§ Work order
An exact transcription of each entry below is required, without any pictures.

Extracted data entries

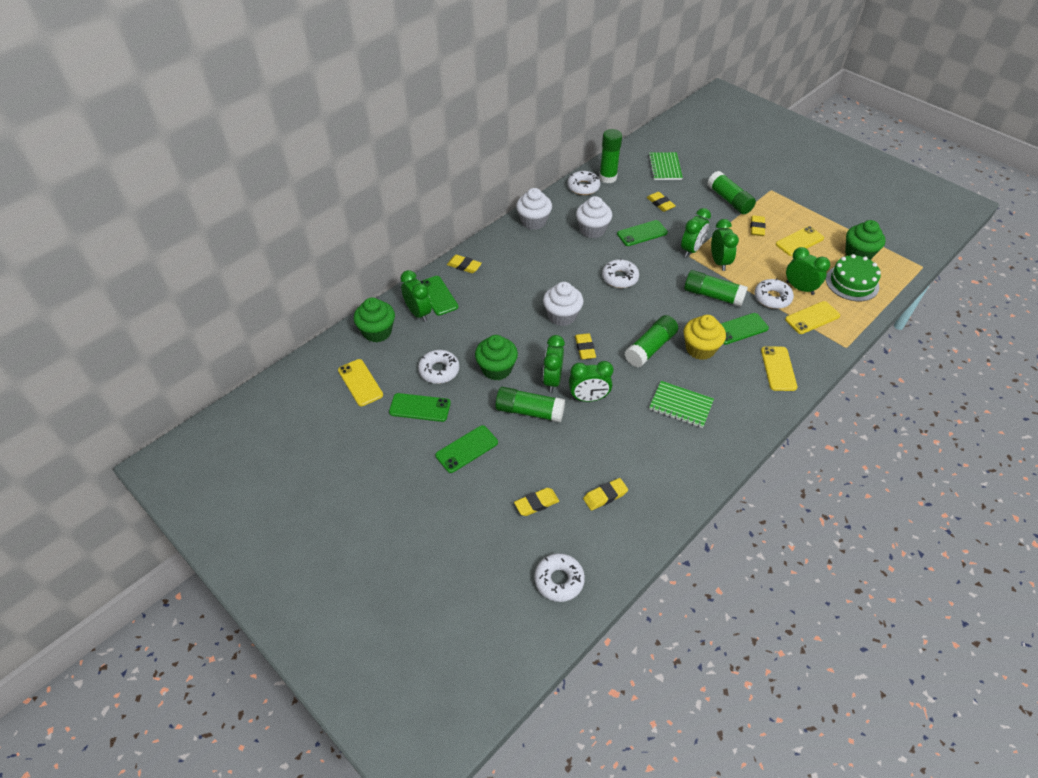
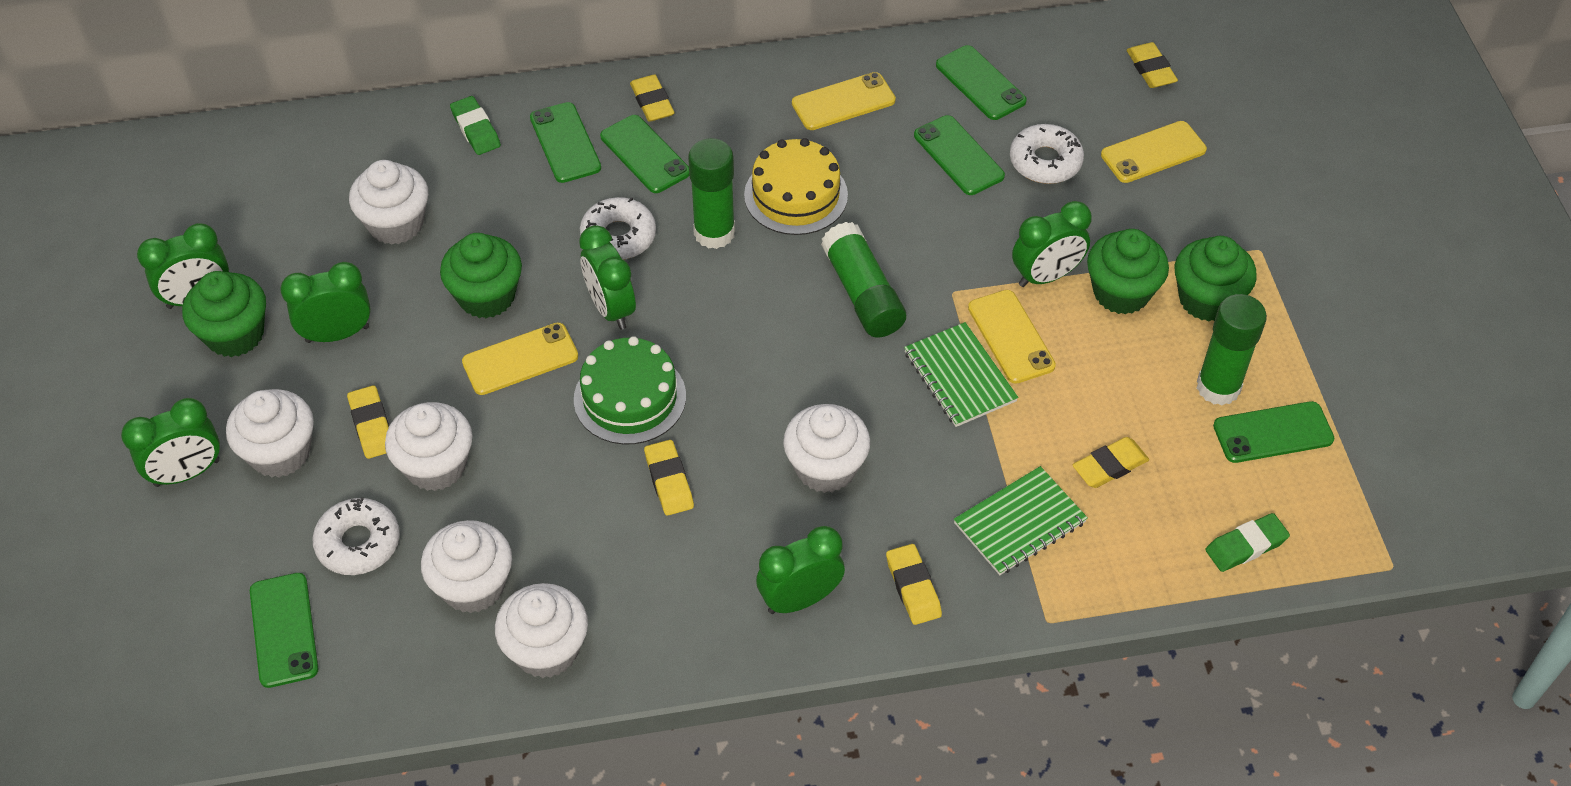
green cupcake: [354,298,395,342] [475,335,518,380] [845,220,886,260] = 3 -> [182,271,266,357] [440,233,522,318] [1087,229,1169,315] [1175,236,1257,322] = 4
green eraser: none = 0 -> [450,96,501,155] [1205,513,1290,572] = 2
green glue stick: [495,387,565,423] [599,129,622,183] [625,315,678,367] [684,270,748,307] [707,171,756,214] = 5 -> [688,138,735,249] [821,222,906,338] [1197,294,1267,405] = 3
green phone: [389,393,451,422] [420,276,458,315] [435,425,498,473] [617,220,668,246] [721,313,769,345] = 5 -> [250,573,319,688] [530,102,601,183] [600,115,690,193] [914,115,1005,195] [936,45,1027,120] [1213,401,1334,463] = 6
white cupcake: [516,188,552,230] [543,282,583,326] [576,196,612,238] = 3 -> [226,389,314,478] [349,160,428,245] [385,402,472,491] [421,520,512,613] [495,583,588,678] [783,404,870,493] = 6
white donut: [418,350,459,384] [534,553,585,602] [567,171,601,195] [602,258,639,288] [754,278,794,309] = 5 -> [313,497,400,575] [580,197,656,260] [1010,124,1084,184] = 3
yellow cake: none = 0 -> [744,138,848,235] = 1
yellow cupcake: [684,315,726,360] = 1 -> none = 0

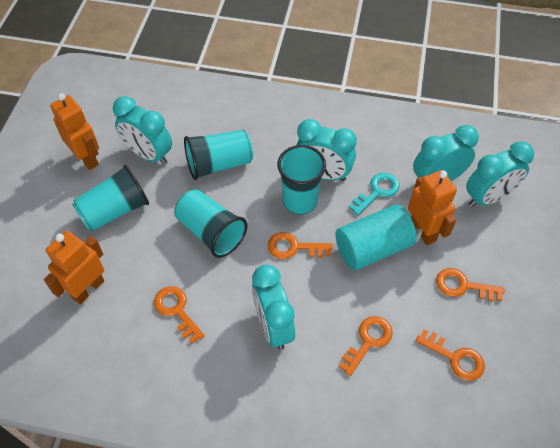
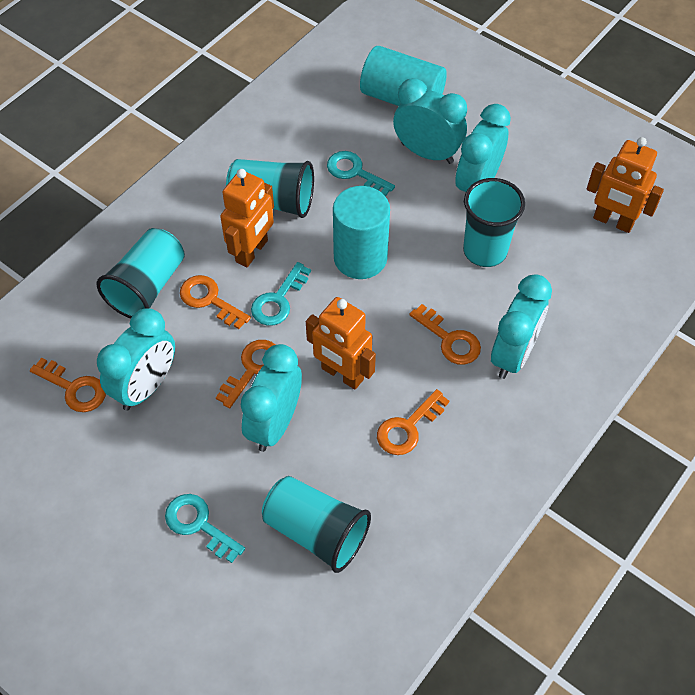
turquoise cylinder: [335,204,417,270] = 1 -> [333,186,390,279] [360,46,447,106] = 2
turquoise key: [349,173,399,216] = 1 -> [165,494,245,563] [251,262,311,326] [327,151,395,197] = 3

§ The answer
green cupcake: [354,298,395,342] [475,335,518,380] [845,220,886,260] = 3 -> [182,271,266,357] [440,233,522,318] [1087,229,1169,315] [1175,236,1257,322] = 4
green eraser: none = 0 -> [450,96,501,155] [1205,513,1290,572] = 2
green glue stick: [495,387,565,423] [599,129,622,183] [625,315,678,367] [684,270,748,307] [707,171,756,214] = 5 -> [688,138,735,249] [821,222,906,338] [1197,294,1267,405] = 3
green phone: [389,393,451,422] [420,276,458,315] [435,425,498,473] [617,220,668,246] [721,313,769,345] = 5 -> [250,573,319,688] [530,102,601,183] [600,115,690,193] [914,115,1005,195] [936,45,1027,120] [1213,401,1334,463] = 6
white cupcake: [516,188,552,230] [543,282,583,326] [576,196,612,238] = 3 -> [226,389,314,478] [349,160,428,245] [385,402,472,491] [421,520,512,613] [495,583,588,678] [783,404,870,493] = 6
white donut: [418,350,459,384] [534,553,585,602] [567,171,601,195] [602,258,639,288] [754,278,794,309] = 5 -> [313,497,400,575] [580,197,656,260] [1010,124,1084,184] = 3
yellow cake: none = 0 -> [744,138,848,235] = 1
yellow cupcake: [684,315,726,360] = 1 -> none = 0

turquoise cylinder: [335,204,417,270] = 1 -> [333,186,390,279] [360,46,447,106] = 2
turquoise key: [349,173,399,216] = 1 -> [165,494,245,563] [251,262,311,326] [327,151,395,197] = 3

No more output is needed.